> [EXERCISE REQUIREMENTS] Copy the material below with each "Output" changed to "Give", leaving everything else unchanged.

> [RECORDS]
+ + +

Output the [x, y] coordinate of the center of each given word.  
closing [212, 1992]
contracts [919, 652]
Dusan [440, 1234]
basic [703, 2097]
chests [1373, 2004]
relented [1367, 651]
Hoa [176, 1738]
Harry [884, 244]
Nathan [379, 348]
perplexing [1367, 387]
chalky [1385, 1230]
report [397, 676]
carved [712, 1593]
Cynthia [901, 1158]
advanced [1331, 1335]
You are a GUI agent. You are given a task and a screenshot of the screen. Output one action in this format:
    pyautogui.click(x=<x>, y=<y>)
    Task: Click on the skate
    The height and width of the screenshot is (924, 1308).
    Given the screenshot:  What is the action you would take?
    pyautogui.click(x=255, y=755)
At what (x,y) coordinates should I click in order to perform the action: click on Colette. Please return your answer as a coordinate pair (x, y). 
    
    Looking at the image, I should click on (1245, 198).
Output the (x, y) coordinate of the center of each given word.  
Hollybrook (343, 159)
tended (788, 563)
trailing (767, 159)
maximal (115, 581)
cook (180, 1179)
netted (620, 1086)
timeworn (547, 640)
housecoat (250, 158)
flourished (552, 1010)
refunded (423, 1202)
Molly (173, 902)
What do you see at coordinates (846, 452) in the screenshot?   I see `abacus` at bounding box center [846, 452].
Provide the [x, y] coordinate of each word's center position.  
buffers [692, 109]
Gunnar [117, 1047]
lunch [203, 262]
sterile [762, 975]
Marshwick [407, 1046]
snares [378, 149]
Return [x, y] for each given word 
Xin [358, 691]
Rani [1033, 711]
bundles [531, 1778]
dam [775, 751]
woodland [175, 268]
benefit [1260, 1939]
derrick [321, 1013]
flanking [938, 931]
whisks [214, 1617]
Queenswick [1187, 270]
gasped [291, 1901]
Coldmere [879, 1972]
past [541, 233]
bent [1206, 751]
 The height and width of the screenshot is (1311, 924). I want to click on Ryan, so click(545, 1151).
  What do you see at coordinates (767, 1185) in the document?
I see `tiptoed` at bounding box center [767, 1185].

+ + +

> [RESULT OF THIS TASK]
Give the [x, y] coordinate of the center of each given word.  
closing [212, 1992]
contracts [919, 652]
Dusan [440, 1234]
basic [703, 2097]
chests [1373, 2004]
relented [1367, 651]
Hoa [176, 1738]
Harry [884, 244]
Nathan [379, 348]
perplexing [1367, 387]
chalky [1385, 1230]
report [397, 676]
carved [712, 1593]
Cynthia [901, 1158]
advanced [1331, 1335]
You are a GUI agent. You are given a task and a screenshot of the screen. Give one action in this format:
    pyautogui.click(x=<x>, y=<y>)
    Task: Click on the skate
    The height and width of the screenshot is (924, 1308).
    Given the screenshot:  What is the action you would take?
    pyautogui.click(x=255, y=755)
At what (x,y) coordinates should I click in order to perform the action: click on Colette. Please return your answer as a coordinate pair (x, y). 
    
    Looking at the image, I should click on (1245, 198).
Give the (x, y) coordinate of the center of each given word.  
Hollybrook (343, 159)
tended (788, 563)
trailing (767, 159)
maximal (115, 581)
cook (180, 1179)
netted (620, 1086)
timeworn (547, 640)
housecoat (250, 158)
flourished (552, 1010)
refunded (423, 1202)
Molly (173, 902)
What do you see at coordinates (846, 452) in the screenshot?   I see `abacus` at bounding box center [846, 452].
Provide the [x, y] coordinate of each word's center position.  
buffers [692, 109]
Gunnar [117, 1047]
lunch [203, 262]
sterile [762, 975]
Marshwick [407, 1046]
snares [378, 149]
Return [x, y] for each given word 
Xin [358, 691]
Rani [1033, 711]
bundles [531, 1778]
dam [775, 751]
woodland [175, 268]
benefit [1260, 1939]
derrick [321, 1013]
flanking [938, 931]
whisks [214, 1617]
Queenswick [1187, 270]
gasped [291, 1901]
Coldmere [879, 1972]
past [541, 233]
bent [1206, 751]
 The height and width of the screenshot is (1311, 924). I want to click on Ryan, so click(545, 1151).
  What do you see at coordinates (767, 1185) in the document?
I see `tiptoed` at bounding box center [767, 1185].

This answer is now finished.